EXERCISE REQUIREMENTS
Each line in the records that mentions the word "RFID" needs to be listed.
┏━━
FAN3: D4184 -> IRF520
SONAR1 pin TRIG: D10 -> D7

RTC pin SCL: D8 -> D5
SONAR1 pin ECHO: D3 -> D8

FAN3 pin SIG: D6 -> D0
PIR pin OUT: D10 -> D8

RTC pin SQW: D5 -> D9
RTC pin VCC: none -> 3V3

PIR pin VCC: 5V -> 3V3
┗━━
┏━━
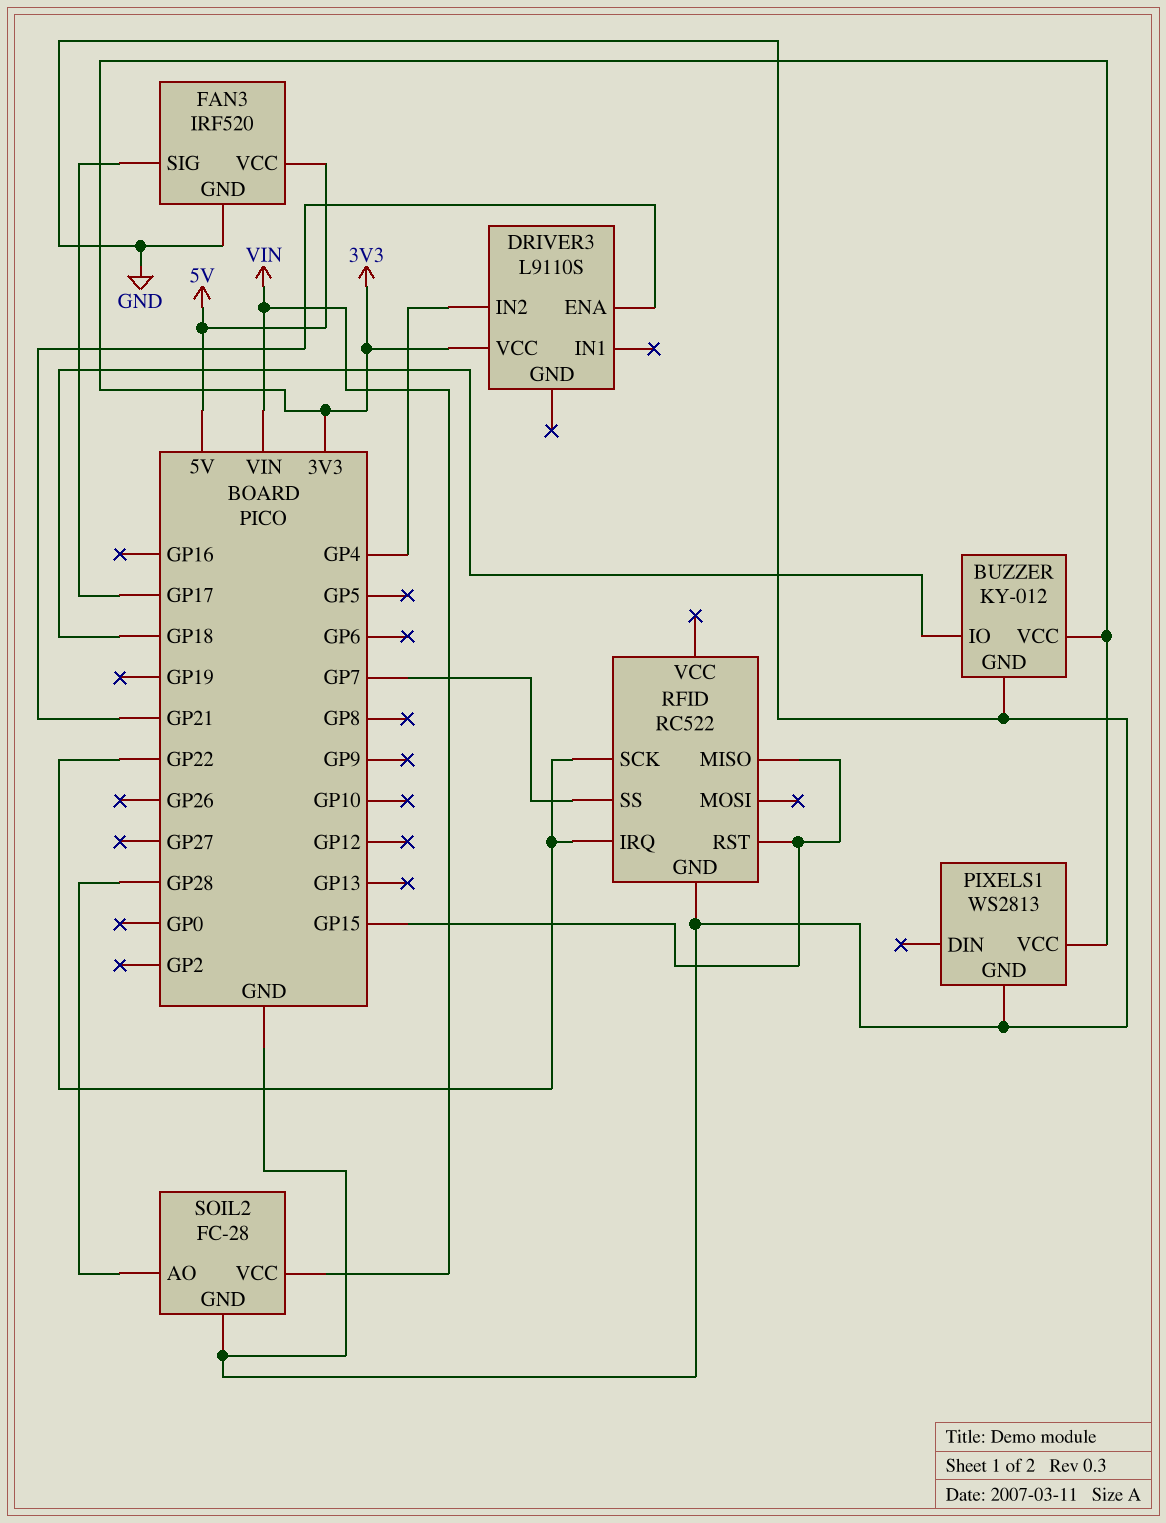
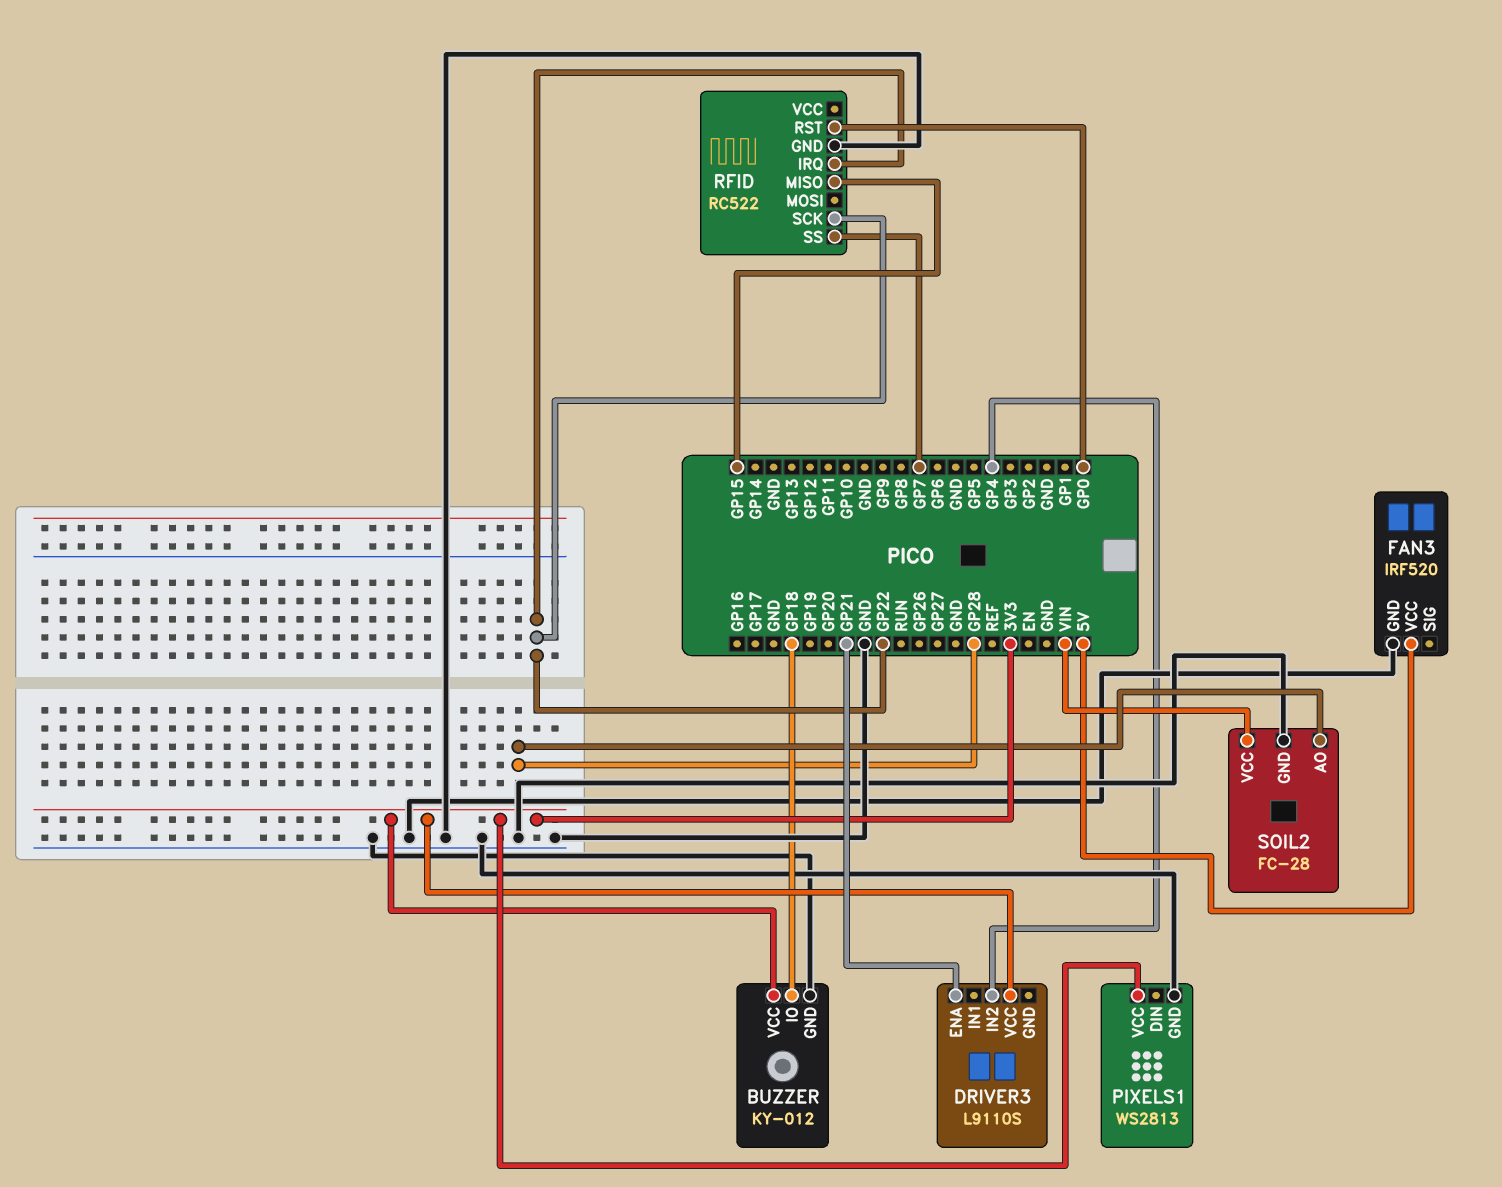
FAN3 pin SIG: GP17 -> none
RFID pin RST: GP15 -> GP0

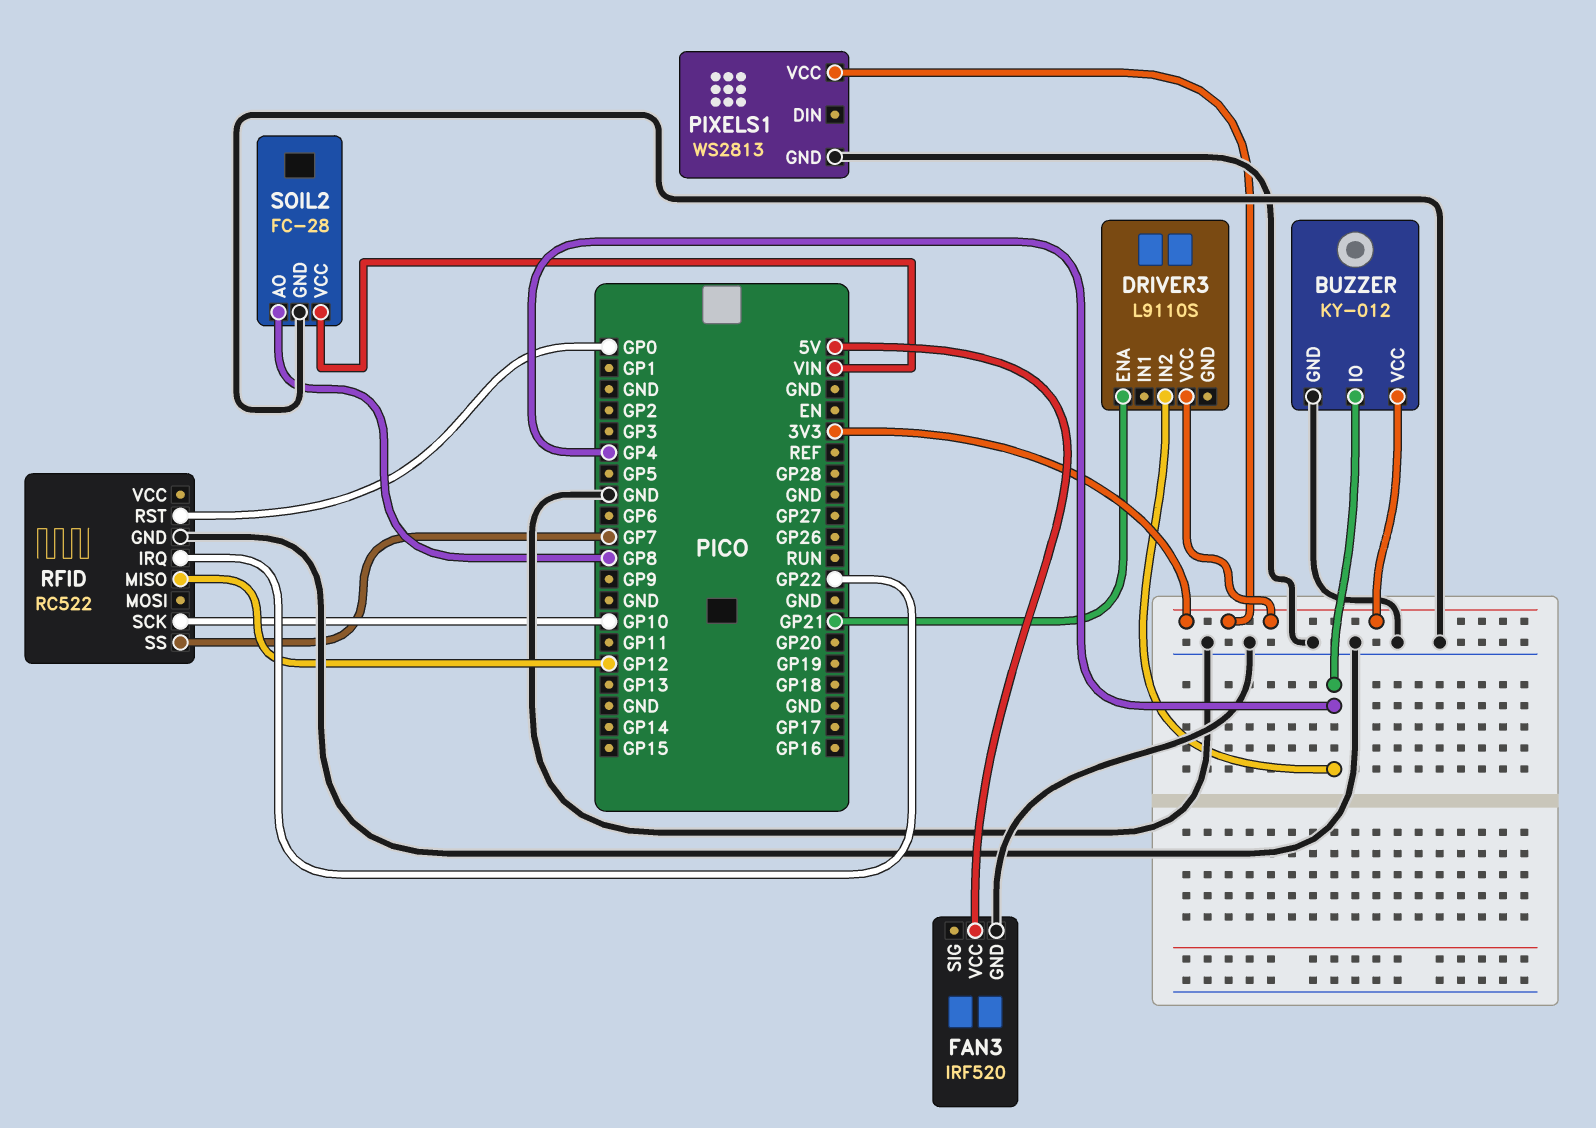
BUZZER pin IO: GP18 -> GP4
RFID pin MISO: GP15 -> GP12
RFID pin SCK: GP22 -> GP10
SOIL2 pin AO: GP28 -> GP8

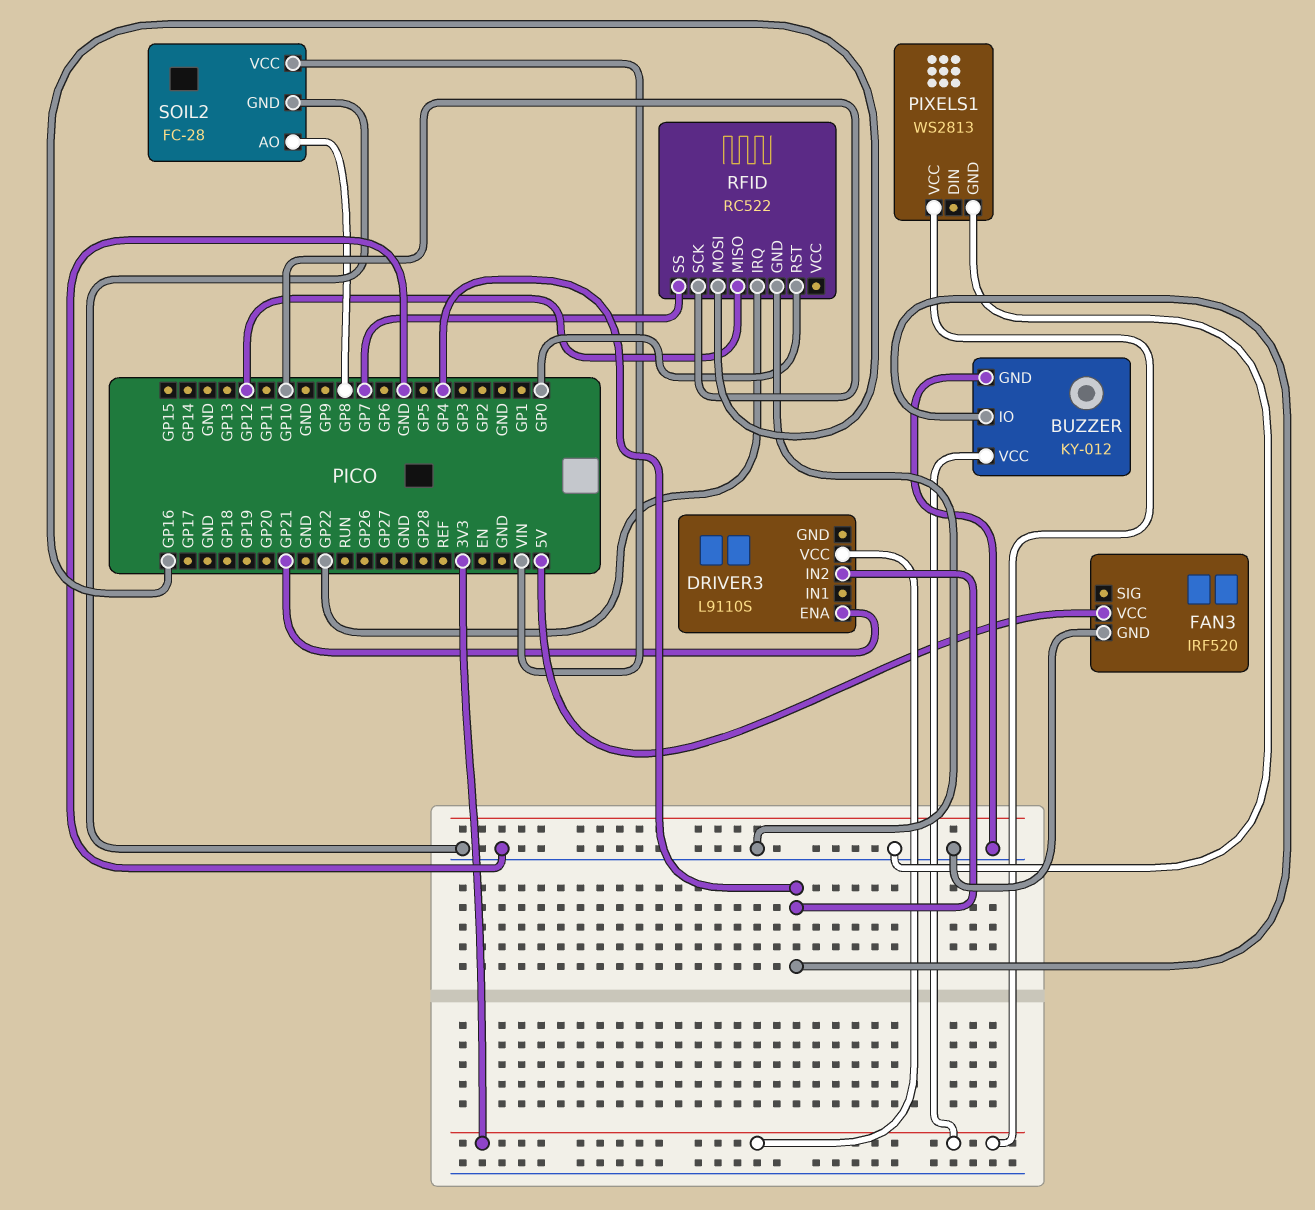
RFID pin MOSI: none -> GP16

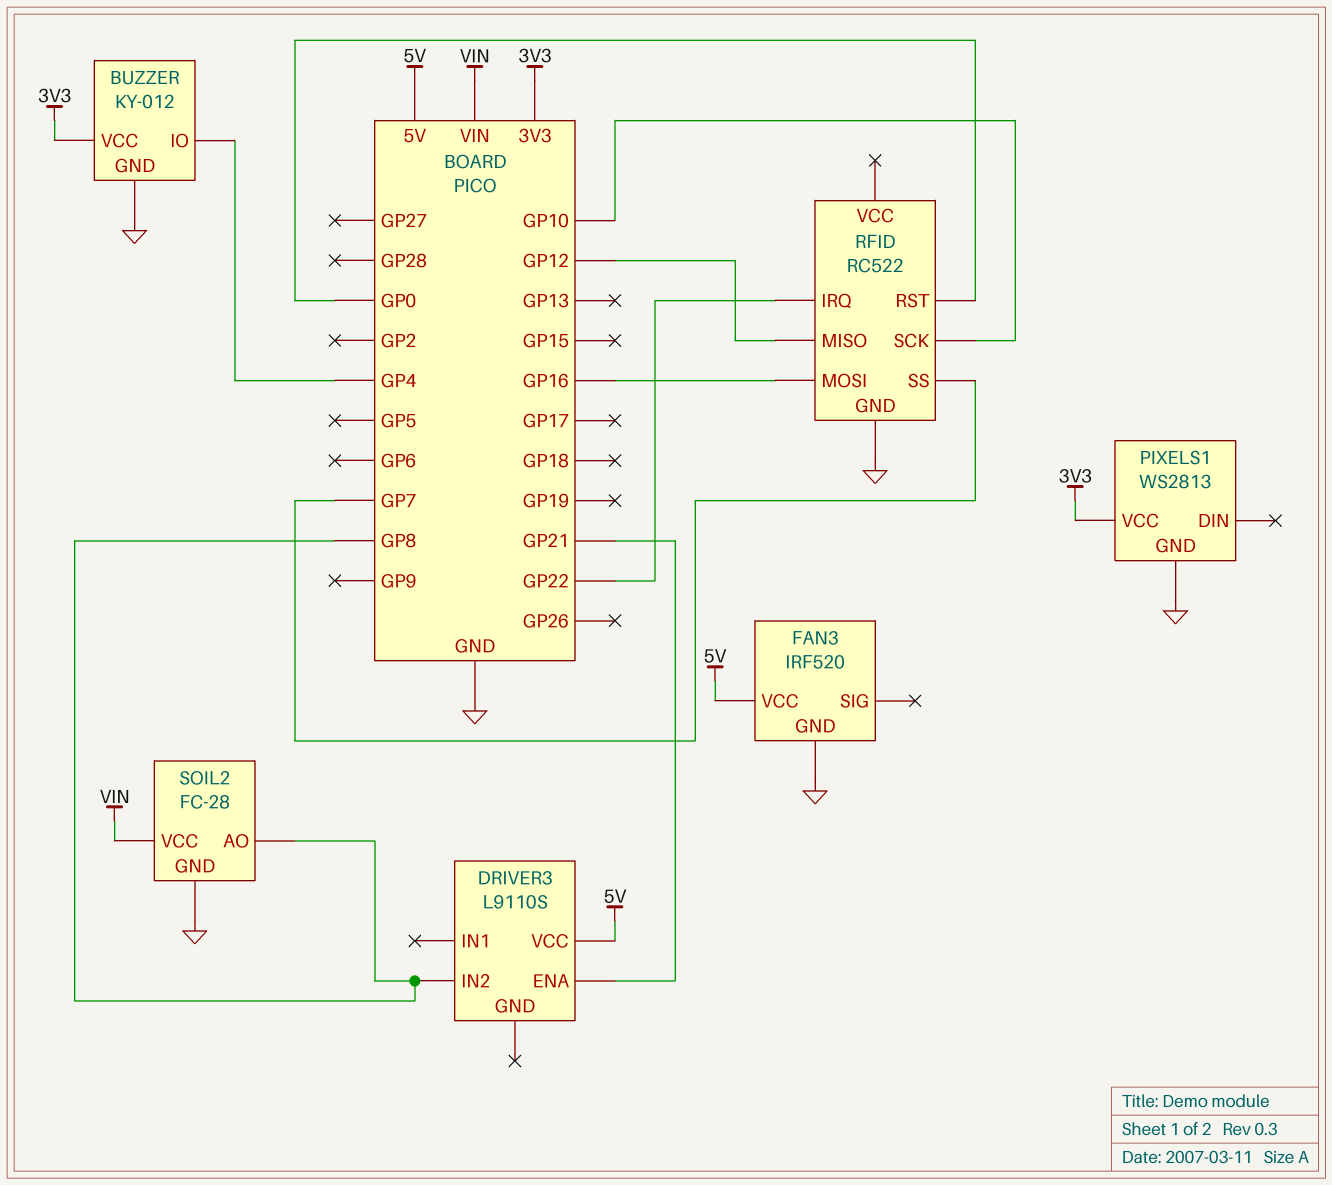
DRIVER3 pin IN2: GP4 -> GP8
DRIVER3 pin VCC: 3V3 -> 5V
┗━━
EXERCISE OUTPUT
RFID pin RST: GP15 -> GP0
RFID pin MISO: GP15 -> GP12
RFID pin SCK: GP22 -> GP10
RFID pin MOSI: none -> GP16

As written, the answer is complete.